▶ **Your objective**: Give an exact copy of the data that follows, but none of its pictures.

▶ **Input records**:

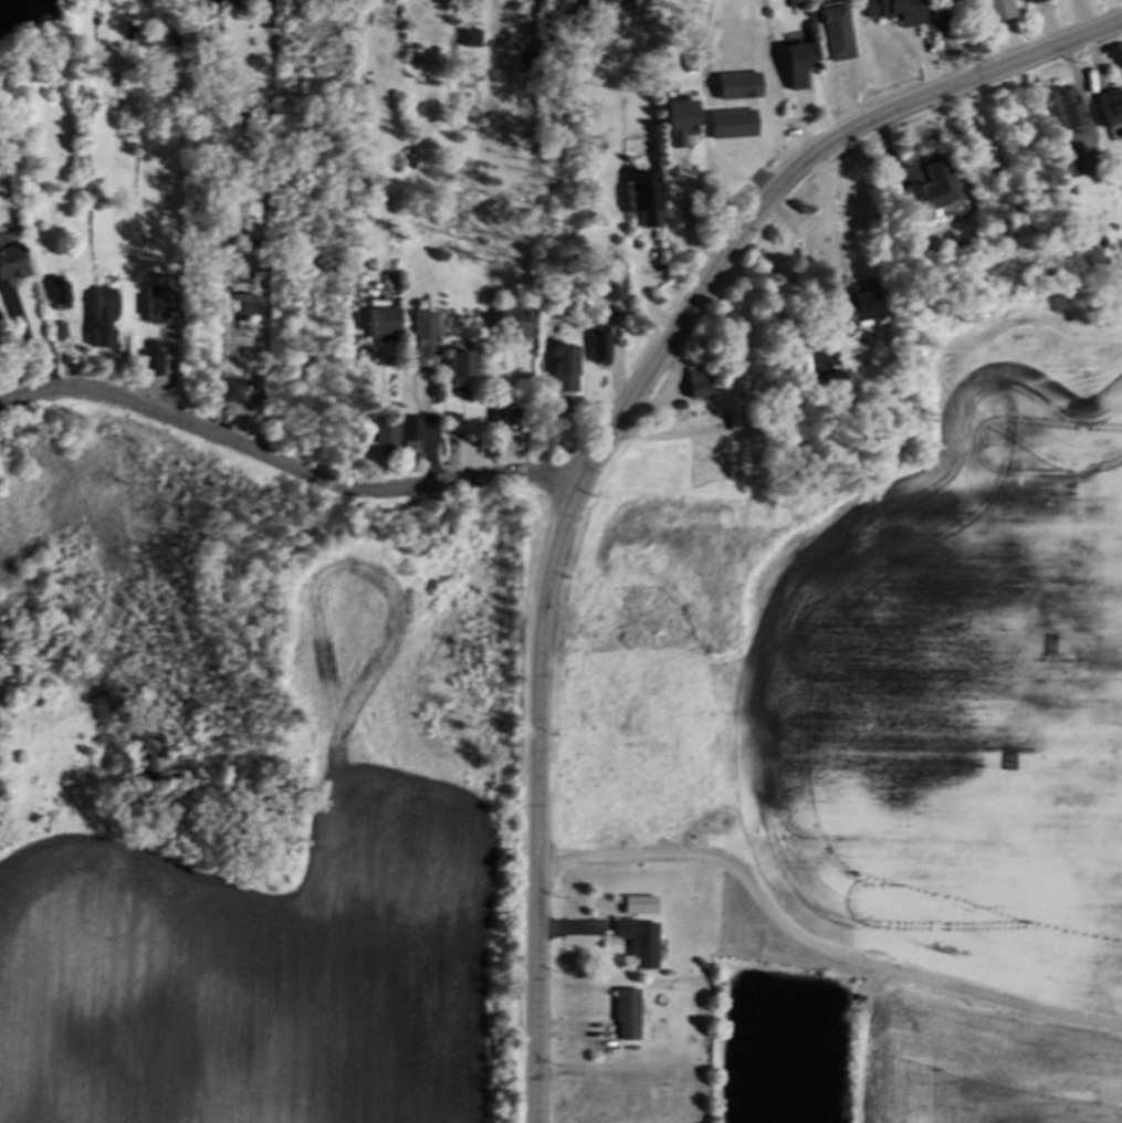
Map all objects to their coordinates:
building: (1038, 1)
building: (951, 2)
building: (1000, 10)
building: (899, 11)
building: (840, 34)
building: (802, 60)
building: (1111, 107)
building: (1066, 110)
building: (686, 123)
building: (936, 190)
building: (654, 206)
road: (828, 212)
road: (683, 218)
building: (14, 266)
building: (616, 288)
building: (65, 298)
building: (863, 303)
building: (111, 313)
building: (388, 321)
building: (519, 322)
building: (429, 336)
building: (602, 344)
building: (465, 371)
building: (568, 371)
building: (701, 384)
road: (371, 424)
building: (389, 431)
building: (413, 433)
road: (603, 441)
road: (289, 470)
crop: (948, 722)
building: (642, 907)
building: (642, 943)
road: (811, 950)
building: (629, 1016)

▶ **Result of this exercise**:
Map all objects to their coordinates:
building: (1038, 1)
building: (951, 2)
building: (1000, 10)
building: (899, 11)
building: (840, 34)
building: (802, 60)
building: (1111, 107)
building: (1066, 110)
building: (686, 123)
building: (936, 190)
building: (654, 206)
road: (828, 212)
road: (683, 218)
building: (14, 266)
building: (616, 288)
building: (65, 298)
building: (863, 303)
building: (111, 313)
building: (388, 321)
building: (519, 322)
building: (429, 336)
building: (602, 344)
building: (465, 371)
building: (568, 371)
building: (701, 384)
road: (371, 424)
building: (389, 431)
building: (413, 433)
road: (603, 441)
road: (289, 470)
crop: (948, 722)
building: (642, 907)
building: (642, 943)
road: (811, 950)
building: (629, 1016)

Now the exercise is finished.